WHAT TO WORK ON
Within the data below, find the string "timer" and return each line where it occurs.

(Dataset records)
☆ ☆ ☆ ☆ ☆ ☆ ☆

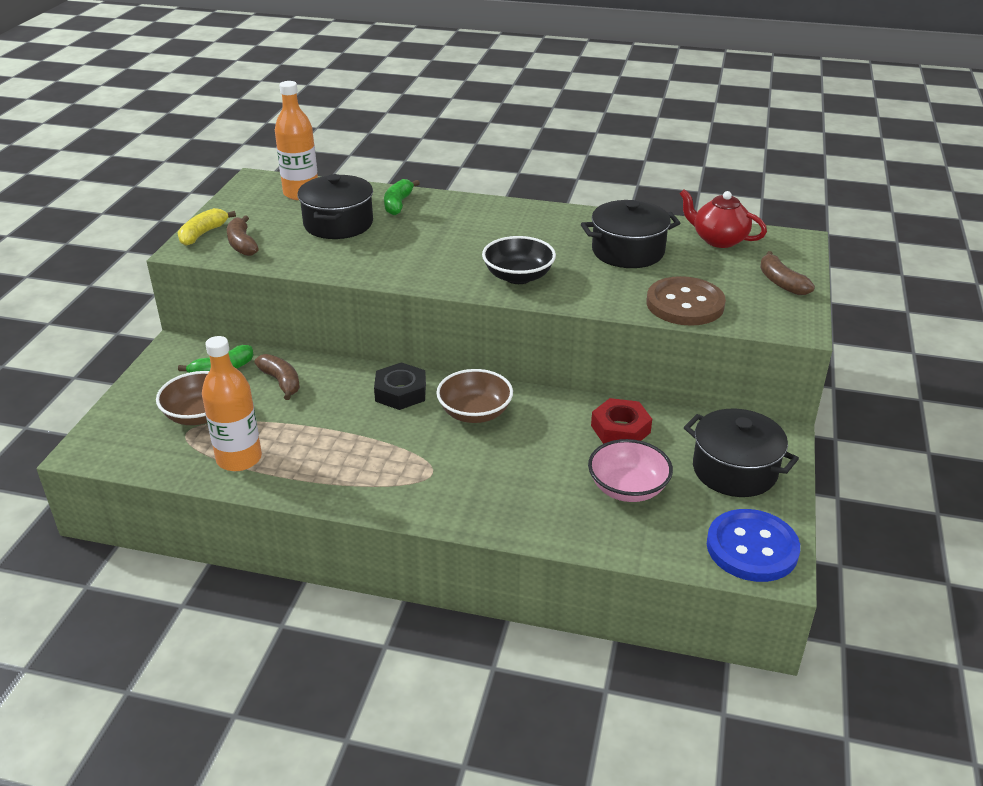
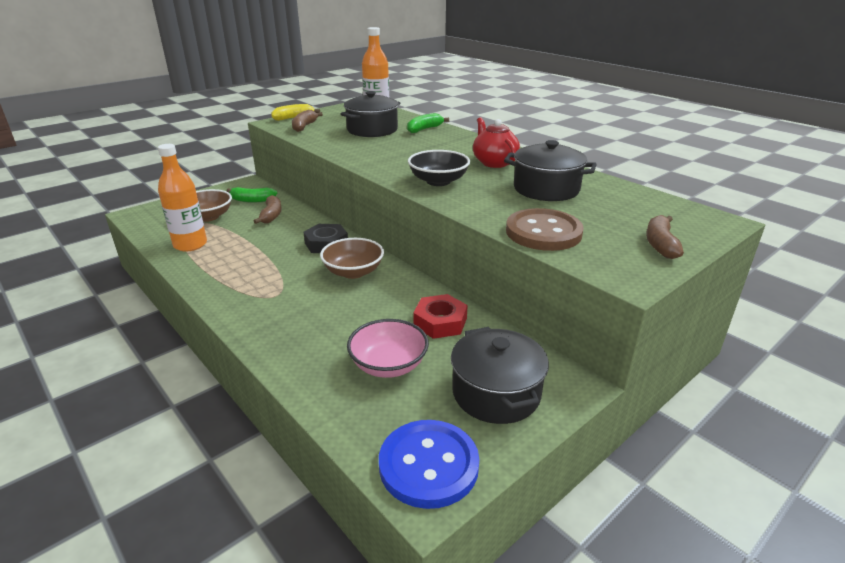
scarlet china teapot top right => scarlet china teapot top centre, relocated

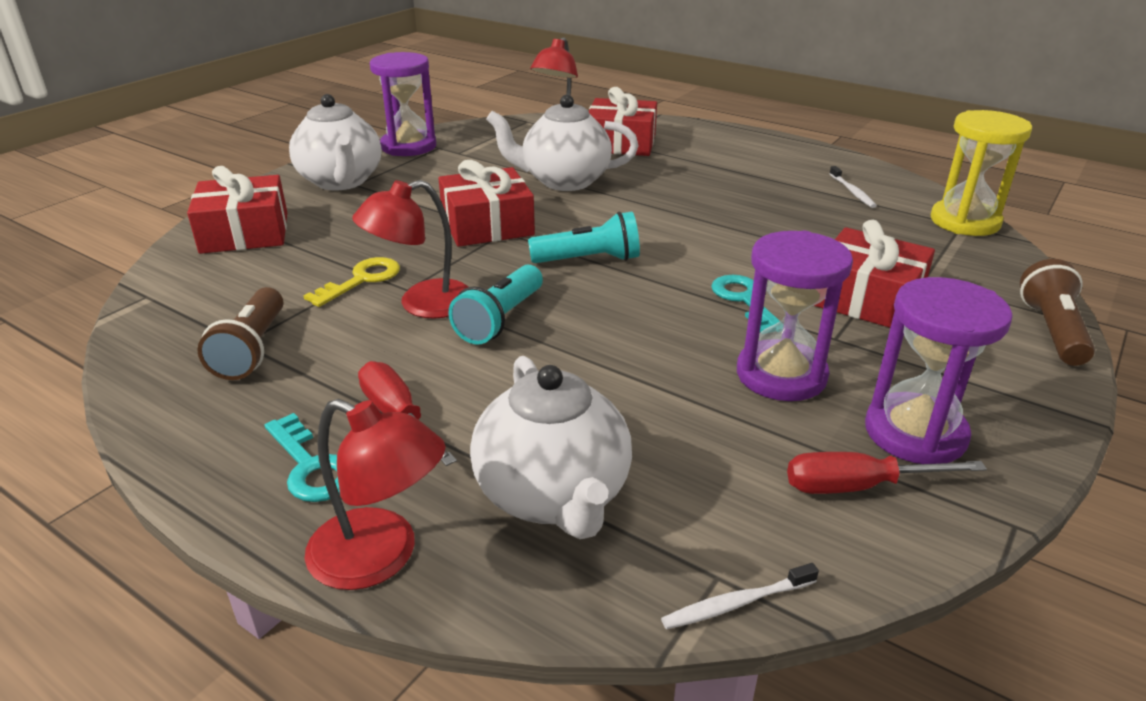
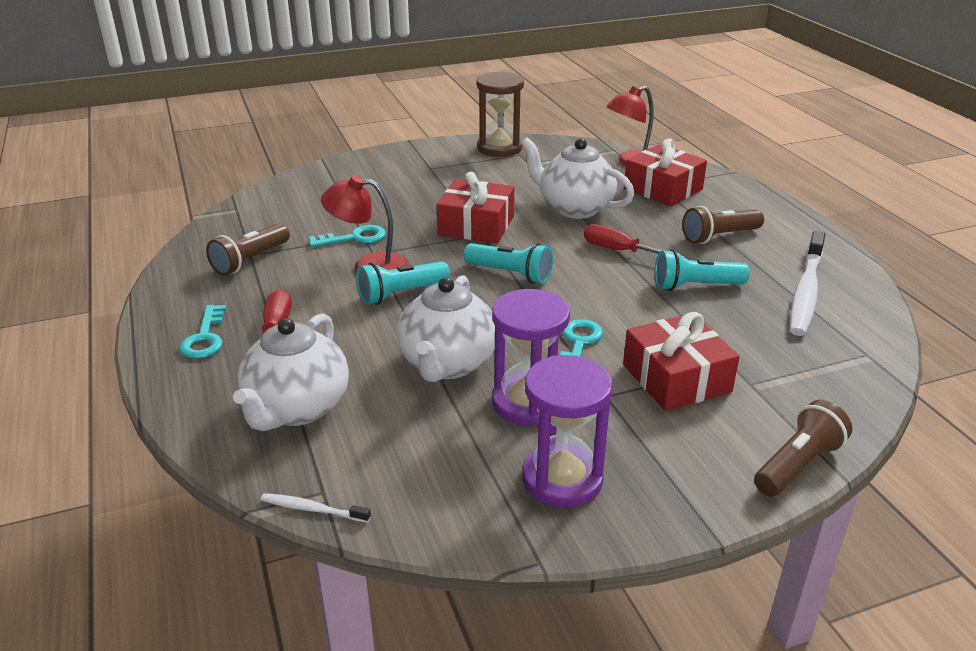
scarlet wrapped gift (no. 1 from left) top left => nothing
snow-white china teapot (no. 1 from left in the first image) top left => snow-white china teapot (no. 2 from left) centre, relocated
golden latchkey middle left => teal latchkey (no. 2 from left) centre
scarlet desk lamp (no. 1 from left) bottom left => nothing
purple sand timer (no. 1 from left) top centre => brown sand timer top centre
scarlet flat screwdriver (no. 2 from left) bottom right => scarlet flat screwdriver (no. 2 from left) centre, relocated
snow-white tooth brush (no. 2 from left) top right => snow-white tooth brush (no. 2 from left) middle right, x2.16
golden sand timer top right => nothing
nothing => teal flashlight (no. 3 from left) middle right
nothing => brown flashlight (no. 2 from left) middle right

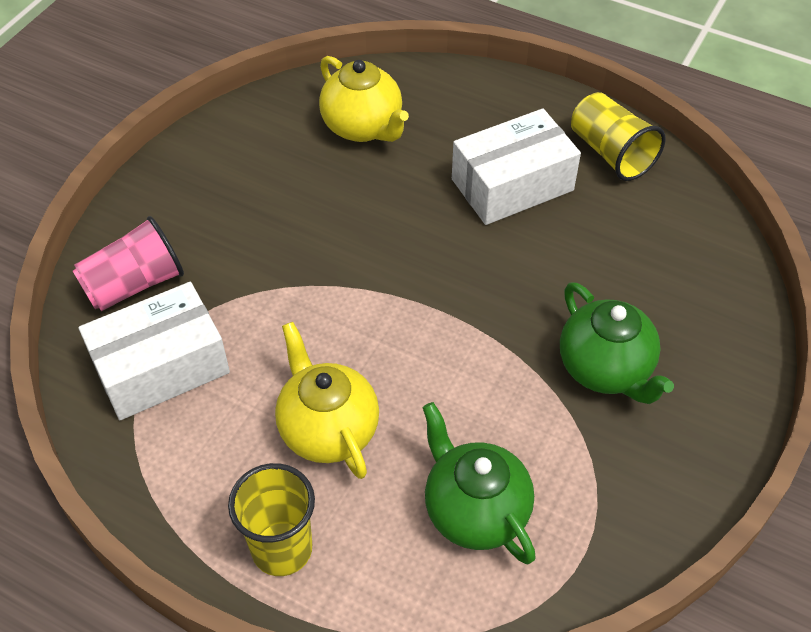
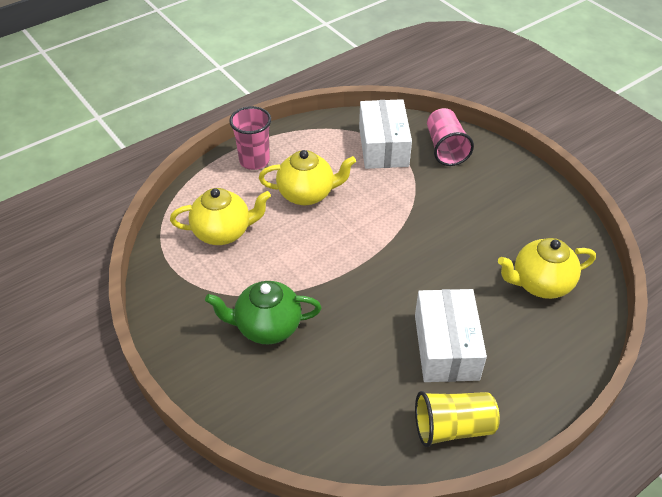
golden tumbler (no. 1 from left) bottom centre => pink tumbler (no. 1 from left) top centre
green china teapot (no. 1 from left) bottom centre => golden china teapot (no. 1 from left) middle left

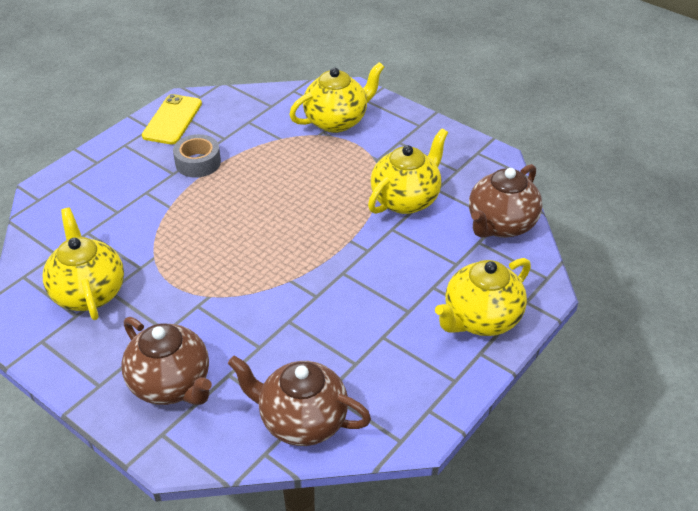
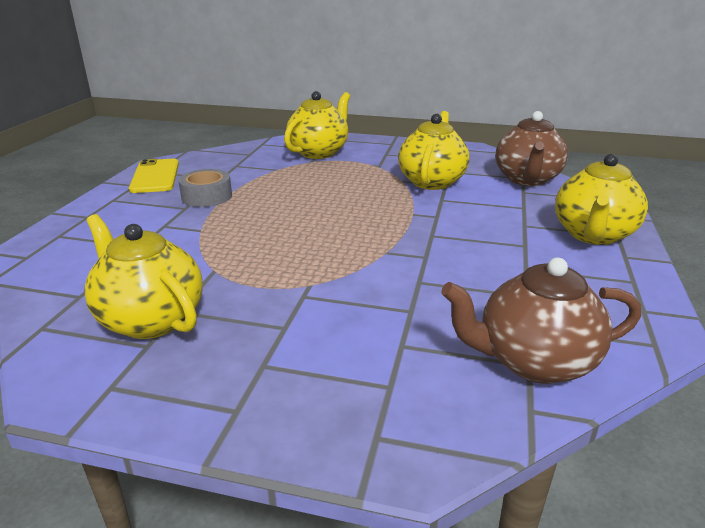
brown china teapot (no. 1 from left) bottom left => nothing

☆ ☆ ☆ ☆ ☆ ☆ ☆

THE ANSWER
purple sand timer (no. 1 from left) top centre => brown sand timer top centre
golden sand timer top right => nothing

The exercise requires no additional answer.